* _Task to complete_
Each line that has the string "white" must be copied from the records below.

═════ Exercise materials ═════

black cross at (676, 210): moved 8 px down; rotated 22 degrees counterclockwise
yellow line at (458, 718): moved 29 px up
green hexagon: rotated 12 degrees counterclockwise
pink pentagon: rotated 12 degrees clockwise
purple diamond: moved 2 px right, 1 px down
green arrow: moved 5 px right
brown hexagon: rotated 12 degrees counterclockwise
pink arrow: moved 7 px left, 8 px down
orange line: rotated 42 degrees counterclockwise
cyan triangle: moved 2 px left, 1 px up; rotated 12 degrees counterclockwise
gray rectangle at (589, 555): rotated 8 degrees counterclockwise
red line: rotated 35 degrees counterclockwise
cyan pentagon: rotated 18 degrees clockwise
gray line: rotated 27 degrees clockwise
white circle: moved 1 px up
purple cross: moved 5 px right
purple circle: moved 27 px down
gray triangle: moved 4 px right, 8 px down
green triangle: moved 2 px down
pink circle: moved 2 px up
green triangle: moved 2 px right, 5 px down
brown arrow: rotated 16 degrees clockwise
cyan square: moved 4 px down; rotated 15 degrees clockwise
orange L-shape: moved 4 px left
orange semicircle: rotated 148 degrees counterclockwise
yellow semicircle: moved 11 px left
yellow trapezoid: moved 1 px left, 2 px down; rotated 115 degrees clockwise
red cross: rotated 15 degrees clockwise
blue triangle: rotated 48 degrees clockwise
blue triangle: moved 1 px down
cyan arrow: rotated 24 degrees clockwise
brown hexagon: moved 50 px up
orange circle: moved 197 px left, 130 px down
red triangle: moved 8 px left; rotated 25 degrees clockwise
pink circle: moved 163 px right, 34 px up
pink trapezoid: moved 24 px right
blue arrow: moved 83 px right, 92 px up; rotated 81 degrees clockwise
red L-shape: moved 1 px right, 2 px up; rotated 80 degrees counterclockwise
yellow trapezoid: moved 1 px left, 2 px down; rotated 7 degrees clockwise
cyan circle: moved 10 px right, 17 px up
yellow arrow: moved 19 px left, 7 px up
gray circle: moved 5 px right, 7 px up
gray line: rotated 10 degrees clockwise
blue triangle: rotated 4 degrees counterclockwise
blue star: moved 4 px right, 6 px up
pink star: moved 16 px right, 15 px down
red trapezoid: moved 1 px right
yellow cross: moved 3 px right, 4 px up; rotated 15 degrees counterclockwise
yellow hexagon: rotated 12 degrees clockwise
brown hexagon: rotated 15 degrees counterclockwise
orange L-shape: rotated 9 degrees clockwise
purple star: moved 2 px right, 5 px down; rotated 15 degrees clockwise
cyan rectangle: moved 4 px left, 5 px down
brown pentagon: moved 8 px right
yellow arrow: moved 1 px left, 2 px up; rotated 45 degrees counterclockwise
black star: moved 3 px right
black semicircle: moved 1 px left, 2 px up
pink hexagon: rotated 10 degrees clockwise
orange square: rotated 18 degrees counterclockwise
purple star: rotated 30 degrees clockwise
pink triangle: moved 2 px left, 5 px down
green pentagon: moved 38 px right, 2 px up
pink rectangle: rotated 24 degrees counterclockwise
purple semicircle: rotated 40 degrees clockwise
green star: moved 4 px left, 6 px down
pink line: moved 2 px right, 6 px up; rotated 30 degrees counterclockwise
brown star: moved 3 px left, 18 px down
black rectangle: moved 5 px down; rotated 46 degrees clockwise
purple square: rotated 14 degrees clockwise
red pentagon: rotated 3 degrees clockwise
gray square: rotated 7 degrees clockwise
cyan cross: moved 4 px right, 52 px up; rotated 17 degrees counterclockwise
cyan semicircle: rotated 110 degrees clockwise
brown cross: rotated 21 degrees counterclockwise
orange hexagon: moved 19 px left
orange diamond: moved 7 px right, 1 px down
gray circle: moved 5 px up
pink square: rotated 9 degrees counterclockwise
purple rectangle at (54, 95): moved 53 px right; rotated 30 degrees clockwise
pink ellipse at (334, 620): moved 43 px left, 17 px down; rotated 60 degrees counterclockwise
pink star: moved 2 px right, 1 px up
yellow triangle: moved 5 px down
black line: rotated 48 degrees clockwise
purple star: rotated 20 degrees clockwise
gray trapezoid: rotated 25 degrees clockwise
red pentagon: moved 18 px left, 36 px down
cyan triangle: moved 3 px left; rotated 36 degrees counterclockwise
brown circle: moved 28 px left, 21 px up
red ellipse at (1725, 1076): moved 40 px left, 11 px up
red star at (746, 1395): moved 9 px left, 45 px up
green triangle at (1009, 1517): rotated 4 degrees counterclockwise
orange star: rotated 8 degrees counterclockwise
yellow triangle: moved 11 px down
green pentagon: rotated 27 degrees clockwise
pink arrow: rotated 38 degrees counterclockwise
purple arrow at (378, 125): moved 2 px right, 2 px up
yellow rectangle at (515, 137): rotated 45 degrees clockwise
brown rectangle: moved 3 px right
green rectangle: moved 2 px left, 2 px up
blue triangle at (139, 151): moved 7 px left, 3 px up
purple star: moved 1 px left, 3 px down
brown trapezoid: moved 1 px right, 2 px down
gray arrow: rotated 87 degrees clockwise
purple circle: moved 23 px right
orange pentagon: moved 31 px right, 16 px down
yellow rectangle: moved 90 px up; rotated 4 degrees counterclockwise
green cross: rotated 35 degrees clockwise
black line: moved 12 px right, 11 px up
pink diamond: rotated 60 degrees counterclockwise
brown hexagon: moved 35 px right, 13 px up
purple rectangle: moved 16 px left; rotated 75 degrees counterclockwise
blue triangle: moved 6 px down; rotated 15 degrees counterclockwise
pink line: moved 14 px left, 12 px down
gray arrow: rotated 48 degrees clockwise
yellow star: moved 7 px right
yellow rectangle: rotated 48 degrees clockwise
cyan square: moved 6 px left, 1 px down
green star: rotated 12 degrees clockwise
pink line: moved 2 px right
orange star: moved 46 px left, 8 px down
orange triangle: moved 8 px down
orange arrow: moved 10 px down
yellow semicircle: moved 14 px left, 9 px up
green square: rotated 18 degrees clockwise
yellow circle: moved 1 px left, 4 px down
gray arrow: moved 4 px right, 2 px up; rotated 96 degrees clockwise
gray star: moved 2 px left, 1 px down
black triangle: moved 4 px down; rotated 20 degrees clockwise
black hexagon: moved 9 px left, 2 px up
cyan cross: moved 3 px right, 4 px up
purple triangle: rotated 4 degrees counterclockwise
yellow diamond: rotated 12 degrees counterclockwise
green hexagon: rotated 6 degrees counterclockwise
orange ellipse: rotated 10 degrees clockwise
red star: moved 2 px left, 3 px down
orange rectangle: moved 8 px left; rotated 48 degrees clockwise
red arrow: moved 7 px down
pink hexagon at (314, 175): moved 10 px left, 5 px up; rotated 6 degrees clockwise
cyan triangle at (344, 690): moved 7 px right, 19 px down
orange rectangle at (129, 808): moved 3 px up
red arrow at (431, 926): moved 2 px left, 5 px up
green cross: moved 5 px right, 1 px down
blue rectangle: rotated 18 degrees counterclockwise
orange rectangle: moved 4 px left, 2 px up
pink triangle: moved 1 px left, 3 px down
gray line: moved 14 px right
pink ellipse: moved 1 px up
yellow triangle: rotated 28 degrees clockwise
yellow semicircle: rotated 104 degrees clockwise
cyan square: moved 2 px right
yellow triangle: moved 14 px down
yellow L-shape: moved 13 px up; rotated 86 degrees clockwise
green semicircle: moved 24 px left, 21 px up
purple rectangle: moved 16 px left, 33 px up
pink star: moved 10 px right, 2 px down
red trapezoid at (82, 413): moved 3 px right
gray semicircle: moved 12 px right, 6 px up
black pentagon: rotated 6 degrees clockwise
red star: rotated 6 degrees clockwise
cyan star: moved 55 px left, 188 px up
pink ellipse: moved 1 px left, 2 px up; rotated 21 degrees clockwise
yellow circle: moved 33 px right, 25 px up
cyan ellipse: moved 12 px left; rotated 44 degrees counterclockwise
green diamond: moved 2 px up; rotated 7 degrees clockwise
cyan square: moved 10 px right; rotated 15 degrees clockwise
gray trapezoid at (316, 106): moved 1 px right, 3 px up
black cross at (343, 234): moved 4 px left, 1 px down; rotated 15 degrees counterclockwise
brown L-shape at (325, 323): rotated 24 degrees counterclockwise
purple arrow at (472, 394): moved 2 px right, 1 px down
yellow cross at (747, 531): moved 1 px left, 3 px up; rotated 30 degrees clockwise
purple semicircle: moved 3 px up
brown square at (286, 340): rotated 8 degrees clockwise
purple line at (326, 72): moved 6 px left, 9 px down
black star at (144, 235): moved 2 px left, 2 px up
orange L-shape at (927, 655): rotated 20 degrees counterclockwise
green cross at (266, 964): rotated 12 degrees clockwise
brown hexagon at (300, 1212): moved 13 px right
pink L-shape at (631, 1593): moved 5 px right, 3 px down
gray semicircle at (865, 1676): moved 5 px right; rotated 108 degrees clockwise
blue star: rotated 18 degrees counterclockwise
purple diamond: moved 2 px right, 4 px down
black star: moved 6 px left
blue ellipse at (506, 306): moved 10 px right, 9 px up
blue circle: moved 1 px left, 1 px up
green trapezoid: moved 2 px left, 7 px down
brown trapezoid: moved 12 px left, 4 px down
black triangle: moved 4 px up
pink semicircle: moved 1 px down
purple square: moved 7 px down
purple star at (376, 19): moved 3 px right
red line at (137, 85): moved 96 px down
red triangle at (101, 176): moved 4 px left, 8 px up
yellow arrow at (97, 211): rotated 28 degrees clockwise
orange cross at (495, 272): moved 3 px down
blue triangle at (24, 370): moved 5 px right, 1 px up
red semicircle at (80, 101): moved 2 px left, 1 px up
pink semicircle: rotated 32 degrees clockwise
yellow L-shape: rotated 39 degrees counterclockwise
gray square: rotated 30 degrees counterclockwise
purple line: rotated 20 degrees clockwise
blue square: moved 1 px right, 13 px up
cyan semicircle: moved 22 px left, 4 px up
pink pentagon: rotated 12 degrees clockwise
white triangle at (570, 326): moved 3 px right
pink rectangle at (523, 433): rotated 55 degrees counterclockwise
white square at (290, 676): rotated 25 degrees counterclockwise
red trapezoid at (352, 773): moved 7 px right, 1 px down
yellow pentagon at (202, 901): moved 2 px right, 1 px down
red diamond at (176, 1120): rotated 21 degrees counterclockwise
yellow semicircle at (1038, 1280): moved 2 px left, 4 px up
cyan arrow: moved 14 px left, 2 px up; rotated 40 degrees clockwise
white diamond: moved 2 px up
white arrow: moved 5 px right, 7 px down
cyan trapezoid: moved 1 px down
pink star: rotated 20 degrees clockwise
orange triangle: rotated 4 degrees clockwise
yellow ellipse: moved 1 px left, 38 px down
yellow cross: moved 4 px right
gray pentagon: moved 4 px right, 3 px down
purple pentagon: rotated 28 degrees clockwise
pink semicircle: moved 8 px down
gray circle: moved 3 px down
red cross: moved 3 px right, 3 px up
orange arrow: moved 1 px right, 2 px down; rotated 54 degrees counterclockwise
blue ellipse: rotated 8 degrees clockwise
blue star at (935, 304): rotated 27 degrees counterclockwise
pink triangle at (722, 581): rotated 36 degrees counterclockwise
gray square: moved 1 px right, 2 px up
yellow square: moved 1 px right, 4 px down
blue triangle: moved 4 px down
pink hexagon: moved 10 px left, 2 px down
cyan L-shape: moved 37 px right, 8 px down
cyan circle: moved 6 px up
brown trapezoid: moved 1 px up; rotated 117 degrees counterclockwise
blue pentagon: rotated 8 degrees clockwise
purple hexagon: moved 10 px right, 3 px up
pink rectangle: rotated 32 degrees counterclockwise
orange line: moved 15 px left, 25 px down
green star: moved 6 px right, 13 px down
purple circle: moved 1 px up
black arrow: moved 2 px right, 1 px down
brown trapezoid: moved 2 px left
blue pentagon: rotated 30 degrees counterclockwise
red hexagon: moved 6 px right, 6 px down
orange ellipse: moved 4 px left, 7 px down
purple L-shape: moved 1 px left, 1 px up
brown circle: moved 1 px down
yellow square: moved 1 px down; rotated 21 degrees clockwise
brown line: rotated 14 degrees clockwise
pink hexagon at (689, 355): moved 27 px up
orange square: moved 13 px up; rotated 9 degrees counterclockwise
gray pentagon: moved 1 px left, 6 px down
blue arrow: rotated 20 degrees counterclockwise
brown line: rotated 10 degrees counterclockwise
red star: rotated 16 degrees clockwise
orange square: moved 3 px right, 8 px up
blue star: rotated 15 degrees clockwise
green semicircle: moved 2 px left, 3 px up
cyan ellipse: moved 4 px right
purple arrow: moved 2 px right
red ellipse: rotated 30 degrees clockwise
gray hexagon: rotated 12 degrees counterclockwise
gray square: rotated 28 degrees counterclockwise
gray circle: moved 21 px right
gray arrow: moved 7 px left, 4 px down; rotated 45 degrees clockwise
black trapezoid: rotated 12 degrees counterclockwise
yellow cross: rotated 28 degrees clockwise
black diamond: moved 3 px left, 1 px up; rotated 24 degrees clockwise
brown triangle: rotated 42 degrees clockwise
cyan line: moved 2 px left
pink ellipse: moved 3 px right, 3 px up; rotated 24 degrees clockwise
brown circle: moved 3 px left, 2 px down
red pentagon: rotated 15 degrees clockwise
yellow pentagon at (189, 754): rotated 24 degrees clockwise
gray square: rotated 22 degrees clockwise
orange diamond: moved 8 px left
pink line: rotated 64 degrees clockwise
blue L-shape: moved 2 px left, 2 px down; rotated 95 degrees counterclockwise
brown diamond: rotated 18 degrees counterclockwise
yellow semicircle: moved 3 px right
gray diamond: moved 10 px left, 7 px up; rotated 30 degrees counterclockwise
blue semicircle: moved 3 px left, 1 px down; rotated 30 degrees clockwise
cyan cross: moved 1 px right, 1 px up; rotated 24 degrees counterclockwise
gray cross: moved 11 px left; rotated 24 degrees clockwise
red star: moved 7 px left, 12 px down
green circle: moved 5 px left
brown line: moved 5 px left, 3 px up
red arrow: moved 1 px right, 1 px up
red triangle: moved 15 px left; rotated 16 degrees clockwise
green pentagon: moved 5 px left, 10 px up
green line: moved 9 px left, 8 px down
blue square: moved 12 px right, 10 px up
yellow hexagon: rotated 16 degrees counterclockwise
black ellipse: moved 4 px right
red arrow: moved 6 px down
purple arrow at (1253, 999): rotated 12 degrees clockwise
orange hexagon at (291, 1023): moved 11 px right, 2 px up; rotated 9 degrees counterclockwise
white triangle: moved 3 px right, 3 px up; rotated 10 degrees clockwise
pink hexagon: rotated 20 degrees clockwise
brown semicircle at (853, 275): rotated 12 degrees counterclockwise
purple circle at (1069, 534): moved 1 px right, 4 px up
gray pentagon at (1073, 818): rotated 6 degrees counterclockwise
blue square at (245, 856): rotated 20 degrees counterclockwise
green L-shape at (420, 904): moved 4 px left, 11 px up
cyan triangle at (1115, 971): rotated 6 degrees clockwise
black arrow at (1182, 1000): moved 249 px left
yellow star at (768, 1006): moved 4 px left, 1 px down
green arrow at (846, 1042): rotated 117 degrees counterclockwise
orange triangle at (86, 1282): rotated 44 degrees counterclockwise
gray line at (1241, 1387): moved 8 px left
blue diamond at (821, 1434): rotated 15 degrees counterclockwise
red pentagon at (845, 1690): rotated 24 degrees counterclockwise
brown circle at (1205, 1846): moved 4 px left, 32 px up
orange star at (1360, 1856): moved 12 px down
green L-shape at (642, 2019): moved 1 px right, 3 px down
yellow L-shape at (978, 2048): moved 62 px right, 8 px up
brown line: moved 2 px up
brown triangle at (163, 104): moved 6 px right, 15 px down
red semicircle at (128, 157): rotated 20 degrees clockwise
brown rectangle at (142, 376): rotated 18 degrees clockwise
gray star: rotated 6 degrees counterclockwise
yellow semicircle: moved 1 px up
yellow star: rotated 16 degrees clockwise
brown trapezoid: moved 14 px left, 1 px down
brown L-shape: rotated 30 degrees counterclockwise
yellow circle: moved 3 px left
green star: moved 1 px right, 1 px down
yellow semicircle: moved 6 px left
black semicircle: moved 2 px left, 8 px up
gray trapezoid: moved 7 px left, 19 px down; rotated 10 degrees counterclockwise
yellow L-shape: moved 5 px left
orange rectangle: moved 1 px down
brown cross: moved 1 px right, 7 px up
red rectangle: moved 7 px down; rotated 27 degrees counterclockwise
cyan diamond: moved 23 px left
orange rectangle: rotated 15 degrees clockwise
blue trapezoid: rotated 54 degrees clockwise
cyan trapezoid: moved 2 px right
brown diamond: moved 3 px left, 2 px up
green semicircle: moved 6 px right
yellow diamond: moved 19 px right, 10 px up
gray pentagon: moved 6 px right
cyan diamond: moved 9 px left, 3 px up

═════

* _Output_
white circle: moved 1 px up
white triangle at (570, 326): moved 3 px right
white square at (290, 676): rotated 25 degrees counterclockwise
white diamond: moved 2 px up
white arrow: moved 5 px right, 7 px down
white triangle: moved 3 px right, 3 px up; rotated 10 degrees clockwise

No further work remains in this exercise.